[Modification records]
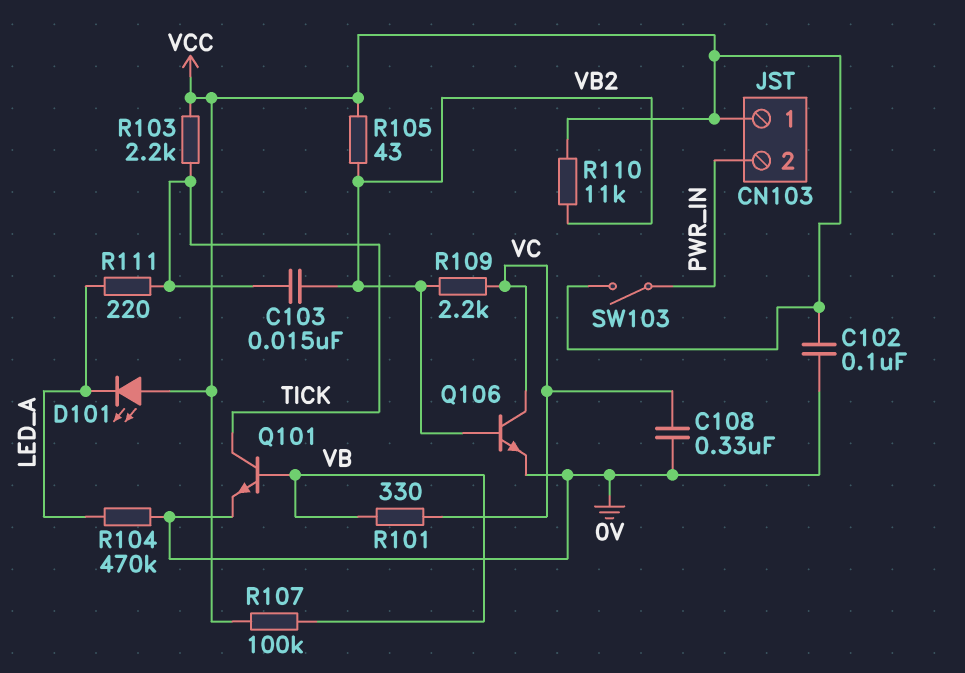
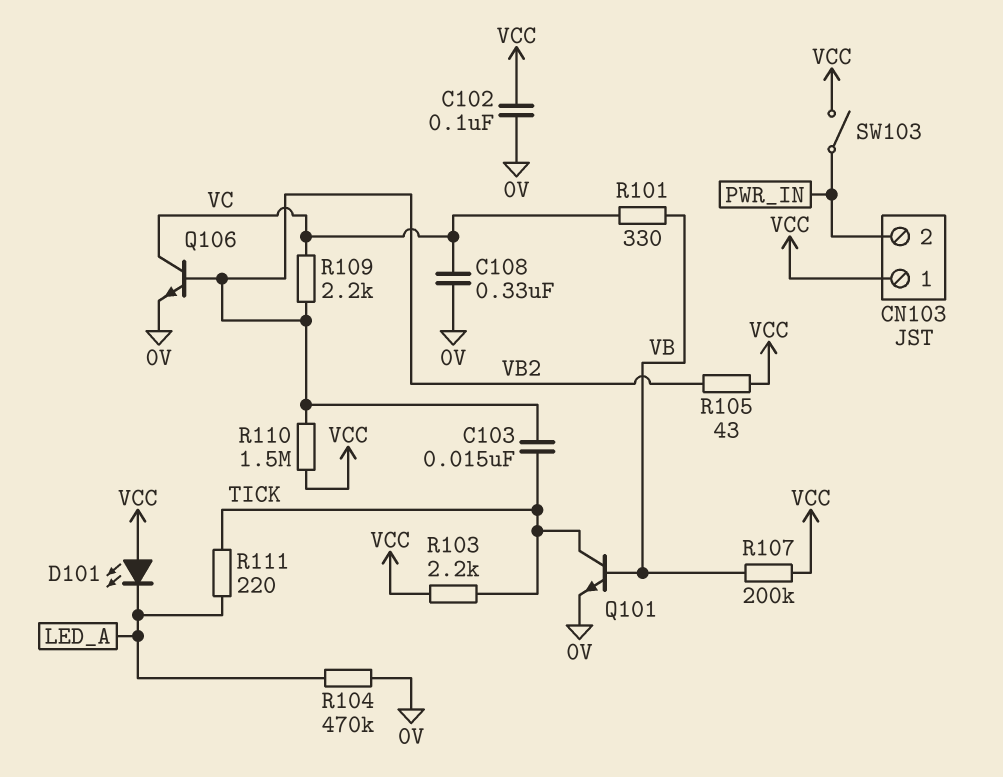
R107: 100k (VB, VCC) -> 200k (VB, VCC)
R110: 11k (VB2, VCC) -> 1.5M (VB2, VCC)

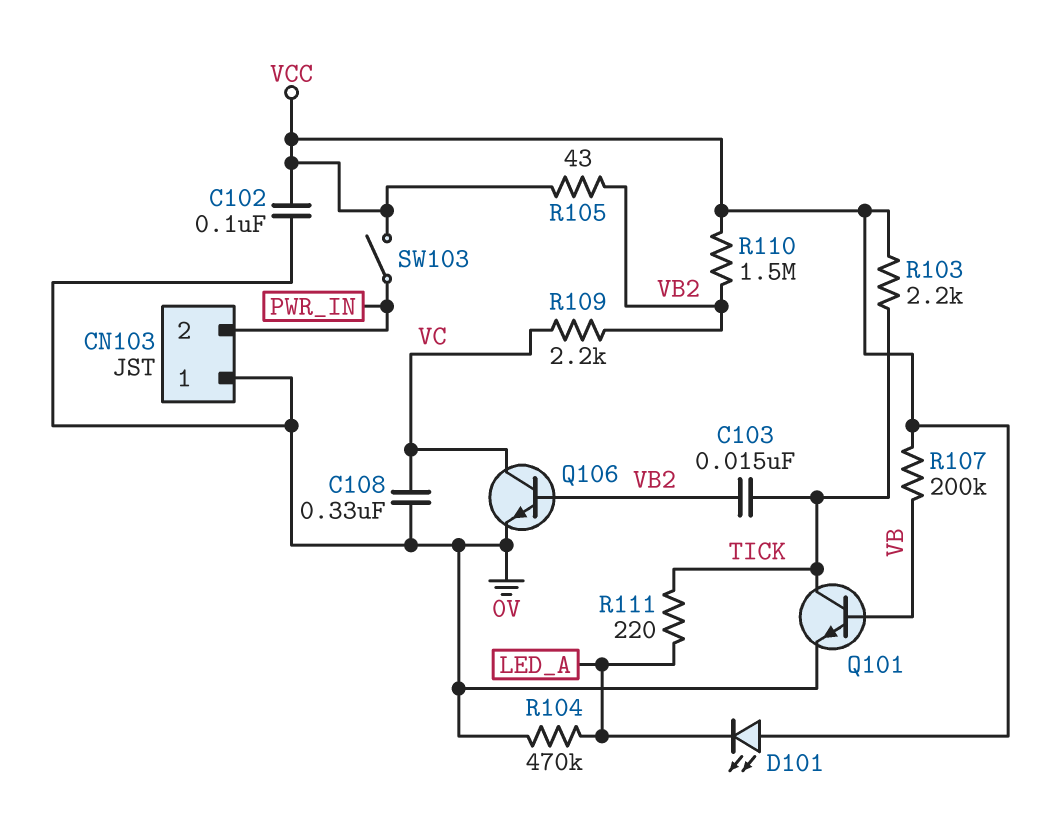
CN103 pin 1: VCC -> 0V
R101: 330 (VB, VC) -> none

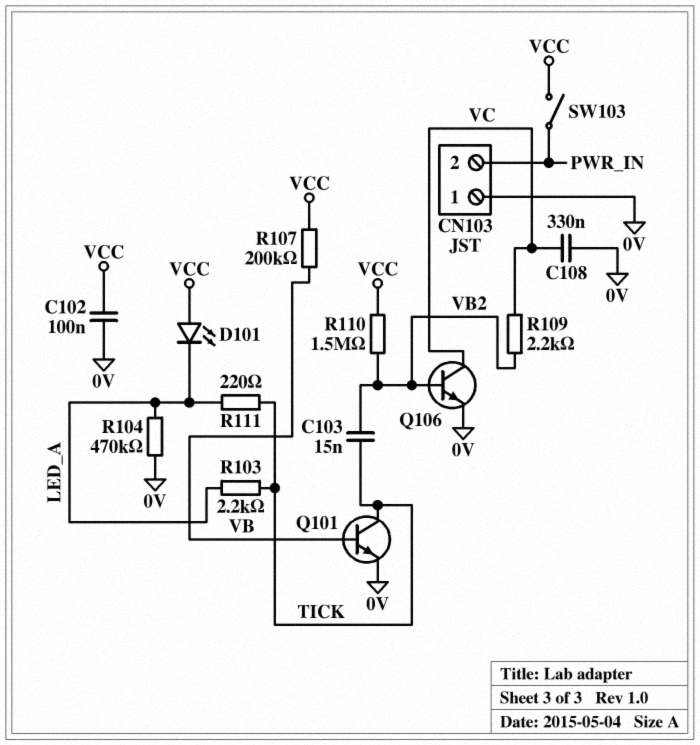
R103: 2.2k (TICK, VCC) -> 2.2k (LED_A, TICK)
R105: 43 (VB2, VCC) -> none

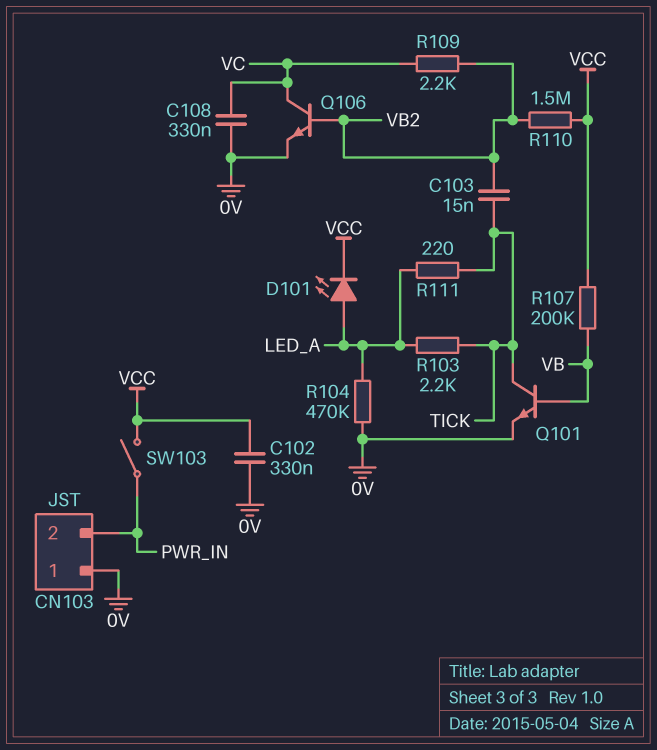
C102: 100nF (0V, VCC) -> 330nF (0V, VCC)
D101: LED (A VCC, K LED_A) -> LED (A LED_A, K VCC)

(WHAT TO WORK ON) Please, without any pictures, retype the records exactly as they appear.

(RESULT OF THE TASK)
R107: 100k (VB, VCC) -> 200k (VB, VCC)
R110: 11k (VB2, VCC) -> 1.5M (VB2, VCC)

CN103 pin 1: VCC -> 0V
R101: 330 (VB, VC) -> none

R103: 2.2k (TICK, VCC) -> 2.2k (LED_A, TICK)
R105: 43 (VB2, VCC) -> none

C102: 100nF (0V, VCC) -> 330nF (0V, VCC)
D101: LED (A VCC, K LED_A) -> LED (A LED_A, K VCC)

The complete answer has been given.